▶ _Set exercise_
In the records below, find the line containing "Segment every instance", then extract that line and all subsequent lines exactly, leaving out everything else.

++++

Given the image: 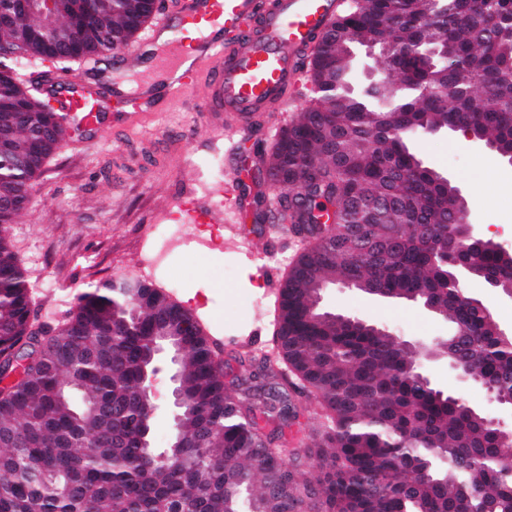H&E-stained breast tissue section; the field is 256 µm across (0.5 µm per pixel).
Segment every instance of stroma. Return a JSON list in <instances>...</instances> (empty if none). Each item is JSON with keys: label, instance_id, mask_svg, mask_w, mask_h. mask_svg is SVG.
Masks as SVG:
<instances>
[{"label": "stroma", "instance_id": "1", "mask_svg": "<svg viewBox=\"0 0 512 512\" xmlns=\"http://www.w3.org/2000/svg\"><path fill=\"white\" fill-rule=\"evenodd\" d=\"M201 96L195 90L174 101L159 99L149 120L132 130L113 124L107 113L100 131L67 137L39 179L28 208L8 232L33 285L38 322L62 321L89 287L124 278L144 280L197 308L219 358L243 376L248 368L240 364V354L258 363L271 353L274 307L264 297L278 288L301 242L283 224L265 225L262 233L252 235L257 251L268 256L267 274L260 278L225 247L224 239L234 230L250 235L254 197L275 196L270 184L252 177L257 169L254 150L271 143L309 97L295 96L279 115L235 136L230 182L240 215L237 229L224 223L182 226L181 236L209 235L212 243L186 254L179 242H172L167 262L158 264L153 260L155 234L175 210L183 186L215 203L217 188L228 182L212 171L213 163L224 157V131L197 112ZM414 146L425 163L461 190L471 224L480 231L491 228L496 242L512 244V181L500 176L505 162L485 172L489 151L453 132L422 136ZM326 301L336 312L406 338L449 333L447 323L407 302H374L338 285L328 290ZM431 377L440 389L463 396L470 406L497 410L484 388L461 384L446 365L433 364Z\"/></svg>", "mask_w": 512, "mask_h": 512}]
</instances>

++++

▶ _Output of the task_
Segment every instance of stroma. Return a JSON list in <instances>...</instances> (empty if none). Each item is JSON with keys: label, instance_id, mask_svg, mask_w, mask_h. mask_svg is SVG.
Masks as SVG:
<instances>
[{"label": "stroma", "instance_id": "1", "mask_svg": "<svg viewBox=\"0 0 512 512\" xmlns=\"http://www.w3.org/2000/svg\"><path fill=\"white\" fill-rule=\"evenodd\" d=\"M201 96L195 90L174 101L159 99L149 120L132 130L113 124L107 113L100 131L67 137L39 179L28 208L8 232L33 285L38 322L62 321L89 287L124 278L144 280L197 308L219 358L243 376L248 368L240 364V354L258 363L271 353L274 307L264 297L278 288L301 242L283 224L265 225L262 233L252 235L257 251L268 256L267 274L260 278L225 247L224 239L234 230L250 235L254 197L275 196L270 184L252 177L257 169L254 150L271 143L309 97L295 96L279 115L235 136L230 182L240 215L237 229L224 223L182 226L181 236L209 235L212 243L186 254L179 242H172L167 262L158 264L153 260L155 234L175 210L183 186L215 203L217 188L228 182L212 171L213 163L224 157V131L197 112ZM414 146L425 163L461 190L471 224L480 231L491 228L496 242L512 244V181L500 176L505 162L485 172L489 151L453 132L422 136ZM326 301L336 312L406 338L449 333L447 323L407 302H374L338 285L328 290ZM431 377L440 389L463 396L470 406L497 410L484 388L461 384L446 365L433 364Z\"/></svg>", "mask_w": 512, "mask_h": 512}]
</instances>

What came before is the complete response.